Filter the entries and keep only the lines where the string "gift" appears.

Content starts

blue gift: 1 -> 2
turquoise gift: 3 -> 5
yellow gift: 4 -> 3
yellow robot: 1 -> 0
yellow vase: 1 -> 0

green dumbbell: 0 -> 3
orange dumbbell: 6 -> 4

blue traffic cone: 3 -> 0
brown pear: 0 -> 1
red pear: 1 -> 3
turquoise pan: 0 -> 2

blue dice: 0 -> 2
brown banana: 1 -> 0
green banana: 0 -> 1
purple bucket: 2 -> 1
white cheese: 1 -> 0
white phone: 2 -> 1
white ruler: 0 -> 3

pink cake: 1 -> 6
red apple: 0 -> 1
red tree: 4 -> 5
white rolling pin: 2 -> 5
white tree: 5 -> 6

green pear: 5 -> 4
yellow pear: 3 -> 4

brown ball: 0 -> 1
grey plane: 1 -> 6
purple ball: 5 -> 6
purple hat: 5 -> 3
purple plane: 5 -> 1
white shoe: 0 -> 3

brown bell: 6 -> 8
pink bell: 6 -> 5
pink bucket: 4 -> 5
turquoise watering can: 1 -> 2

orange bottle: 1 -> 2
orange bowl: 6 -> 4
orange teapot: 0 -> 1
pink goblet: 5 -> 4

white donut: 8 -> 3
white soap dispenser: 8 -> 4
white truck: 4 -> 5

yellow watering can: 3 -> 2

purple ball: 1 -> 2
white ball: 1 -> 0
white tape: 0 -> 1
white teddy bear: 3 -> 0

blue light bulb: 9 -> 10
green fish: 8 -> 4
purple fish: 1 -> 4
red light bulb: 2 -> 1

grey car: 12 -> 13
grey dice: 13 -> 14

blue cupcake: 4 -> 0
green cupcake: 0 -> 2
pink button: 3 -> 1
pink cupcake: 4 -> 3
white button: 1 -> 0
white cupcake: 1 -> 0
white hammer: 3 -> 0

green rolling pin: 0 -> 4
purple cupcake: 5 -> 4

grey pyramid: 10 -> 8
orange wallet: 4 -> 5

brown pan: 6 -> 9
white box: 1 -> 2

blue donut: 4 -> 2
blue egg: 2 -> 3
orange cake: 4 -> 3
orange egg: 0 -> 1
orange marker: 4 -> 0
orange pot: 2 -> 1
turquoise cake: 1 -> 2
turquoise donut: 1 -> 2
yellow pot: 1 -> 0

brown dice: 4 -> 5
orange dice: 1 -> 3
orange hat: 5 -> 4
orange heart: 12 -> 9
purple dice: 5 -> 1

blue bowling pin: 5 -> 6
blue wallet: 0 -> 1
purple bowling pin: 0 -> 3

Content ends

* **Output**
blue gift: 1 -> 2
turquoise gift: 3 -> 5
yellow gift: 4 -> 3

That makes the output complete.